Try it: Line count for the string "moved": give the number of lines in the data below that contain it, and nothing more.

Data for this task:
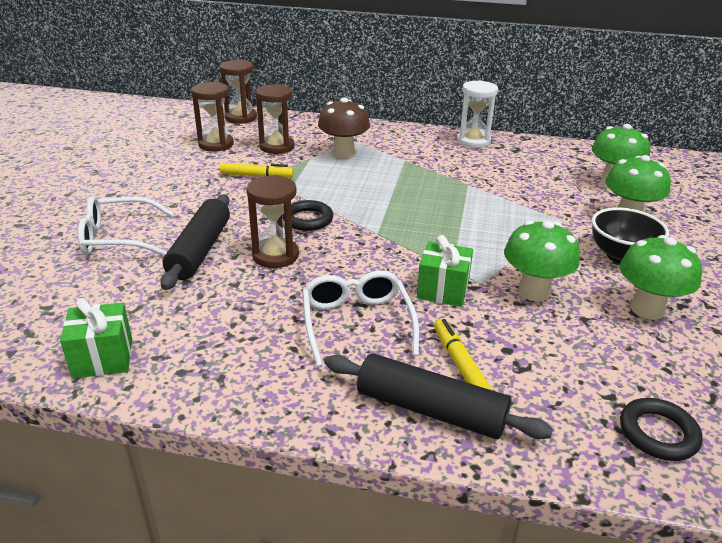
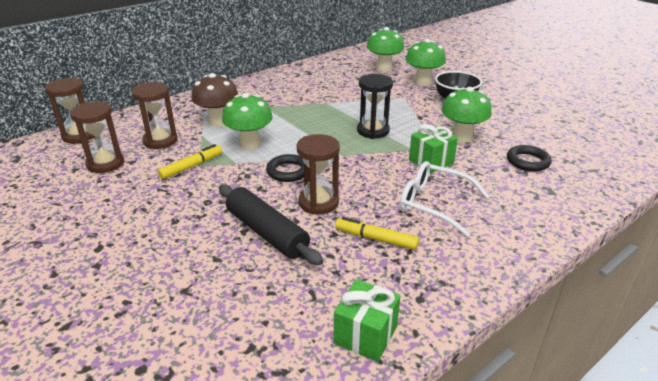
camera: 50 degrees left, 0 degrees up
white glasses [78,196,173,256] -> none
black rolling pin [325,354,553,439] -> none
yellow marker [434,319,493,391] -> yellow marker moved to [335,217,419,250]
white hourglass [457,80,498,148] -> none
green mushroom [620,235,702,320] -> green mushroom moved to [222,93,273,150]
black ring [620,398,703,461] -> black ring moved to [507,145,552,171]
none -> black hourglass [357,74,393,139]

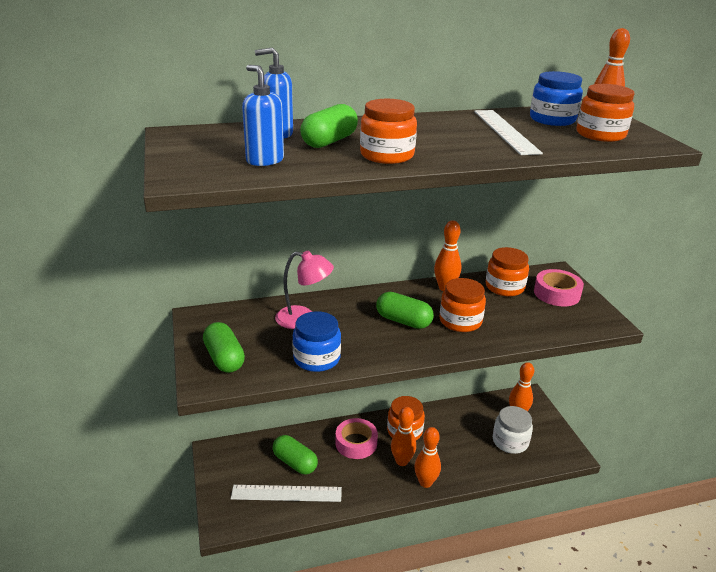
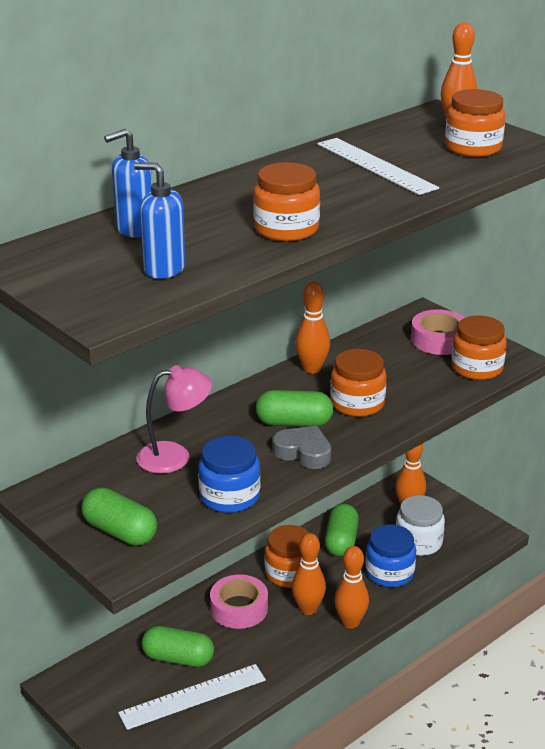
camera: 25 degrees left, 0 degrees up
green capsule [300,104,358,148] -> green capsule moved to [325,504,359,557]
orange jar [486,247,529,296] -> orange jar moved to [451,315,507,380]
blue jar [530,71,583,126] -> blue jar moved to [366,524,416,587]
none -> grey heart [272,426,332,469]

Solution to this problem: 6